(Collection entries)

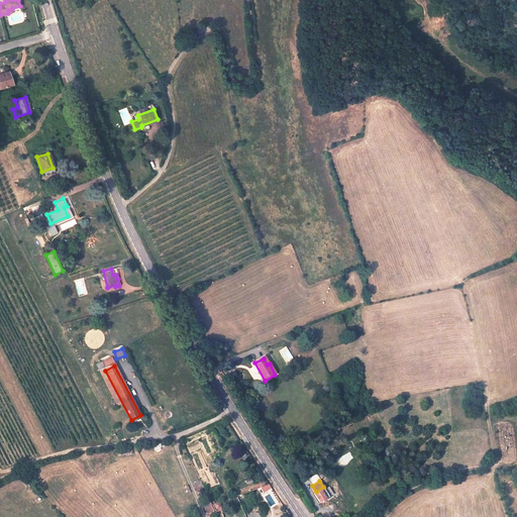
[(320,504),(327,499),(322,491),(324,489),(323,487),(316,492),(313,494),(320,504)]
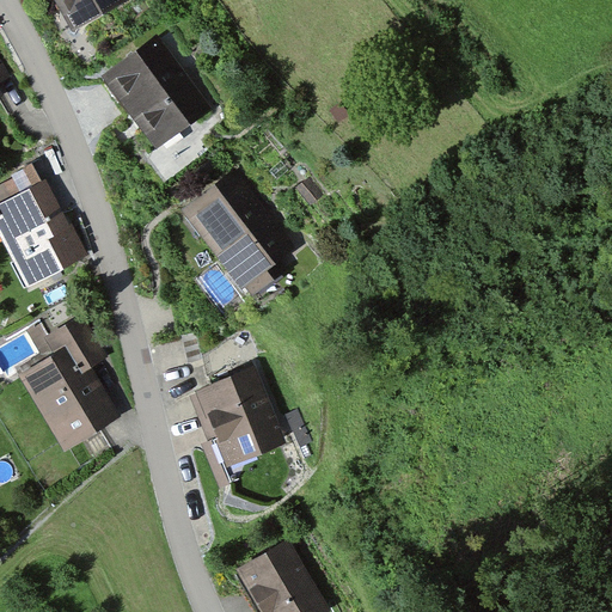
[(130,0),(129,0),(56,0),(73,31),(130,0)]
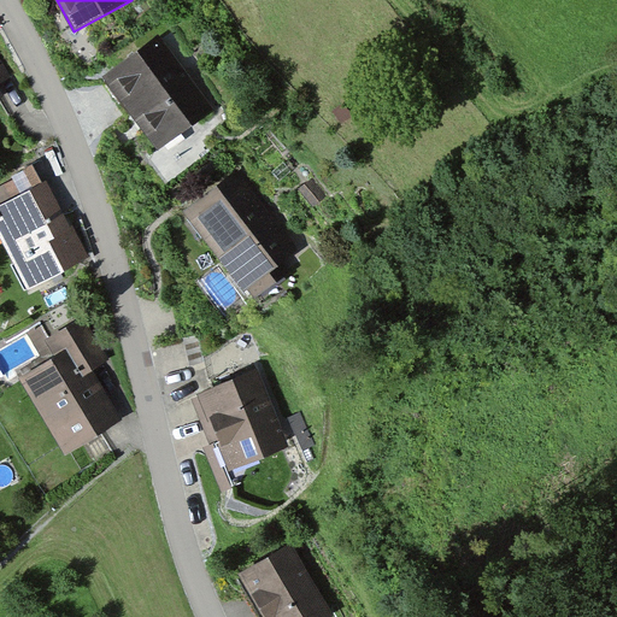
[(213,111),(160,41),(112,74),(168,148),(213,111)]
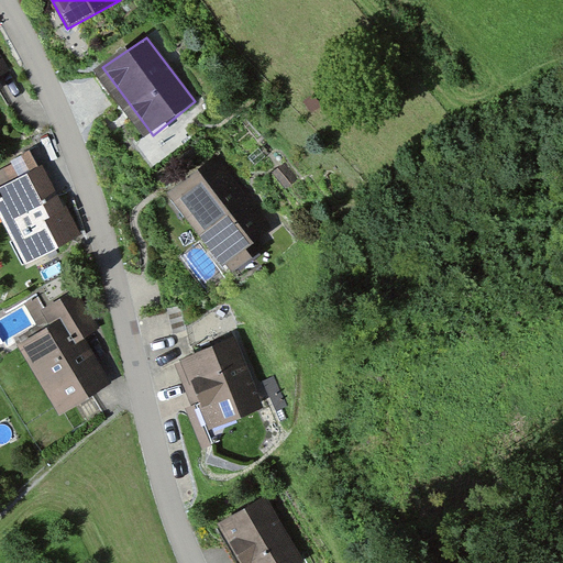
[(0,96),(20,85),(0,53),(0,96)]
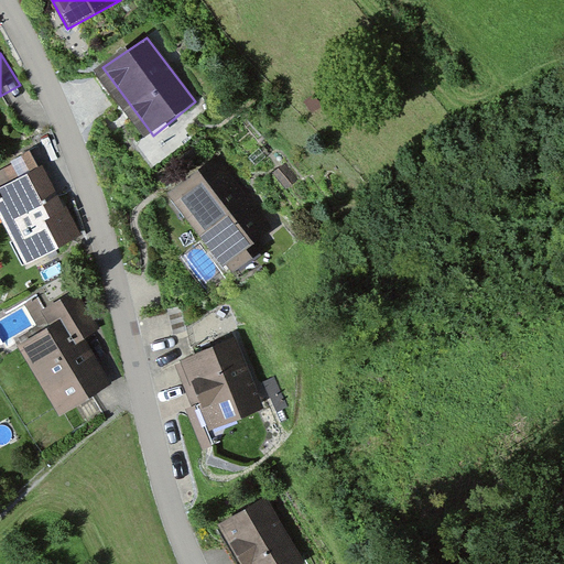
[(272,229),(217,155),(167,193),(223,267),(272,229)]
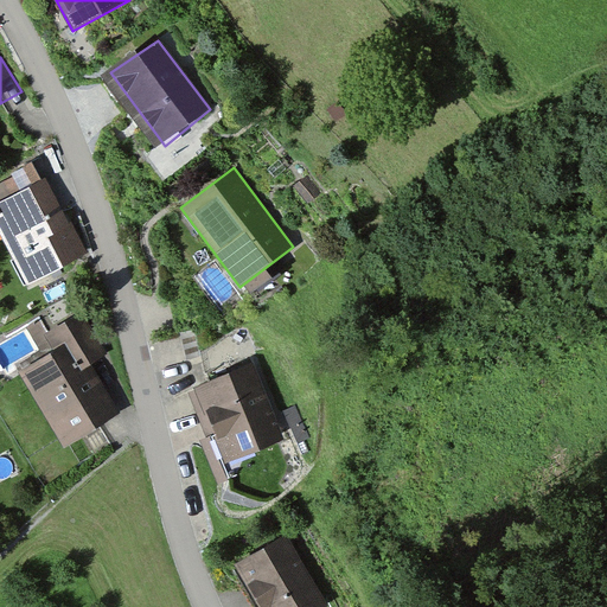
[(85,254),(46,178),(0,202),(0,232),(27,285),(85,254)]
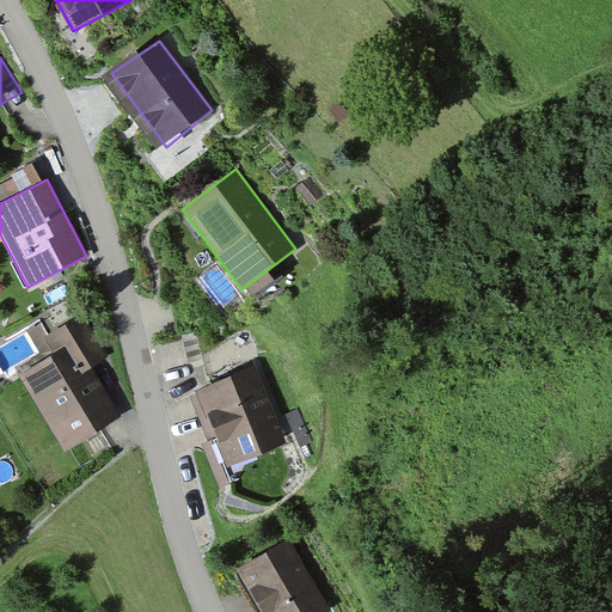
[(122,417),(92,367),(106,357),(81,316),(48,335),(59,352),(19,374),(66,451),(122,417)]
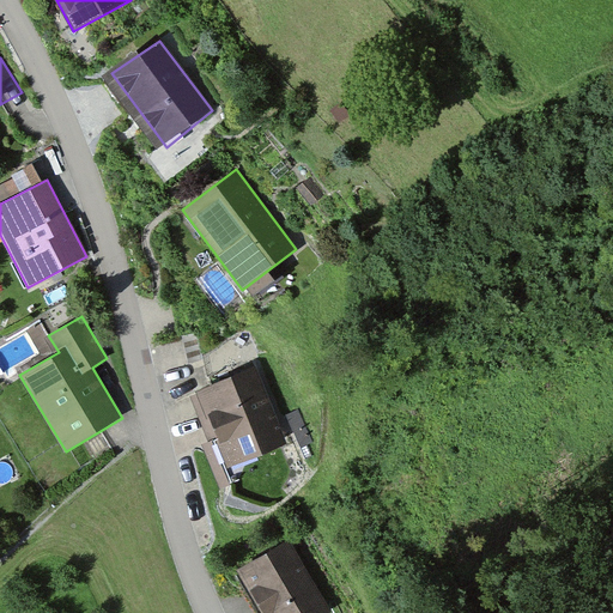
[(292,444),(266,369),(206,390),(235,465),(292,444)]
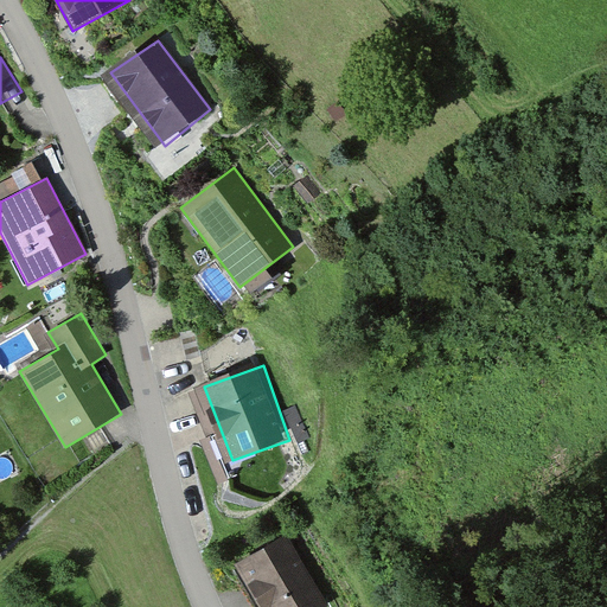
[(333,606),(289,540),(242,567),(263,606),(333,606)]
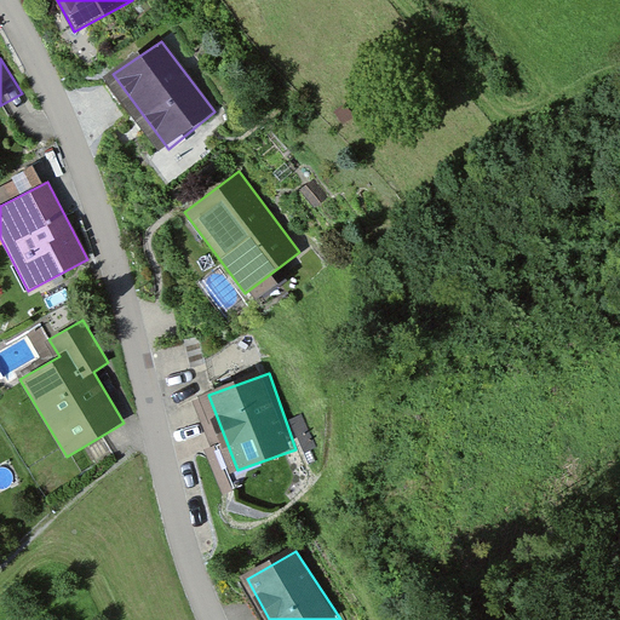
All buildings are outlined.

## [TASK ITEM]
Apart from the pictures, all of the data must be duplicated exactly as shown above.

## [RESPONSE BOX]
[(320,504),(327,499),(322,491),(324,489),(323,487),(316,492),(313,494),(320,504)]
[(130,0),(129,0),(56,0),(73,31),(130,0)]
[(213,111),(160,41),(112,74),(168,148),(213,111)]
[(0,96),(20,85),(0,53),(0,96)]
[(272,229),(217,155),(167,193),(223,267),(272,229)]
[(85,254),(46,178),(0,202),(0,232),(27,285),(85,254)]
[(122,417),(92,367),(106,357),(81,316),(48,335),(59,352),(19,374),(66,451),(122,417)]
[(292,444),(266,369),(206,390),(235,465),(292,444)]
[(333,606),(289,540),(242,567),(263,606),(333,606)]
All buildings are outlined.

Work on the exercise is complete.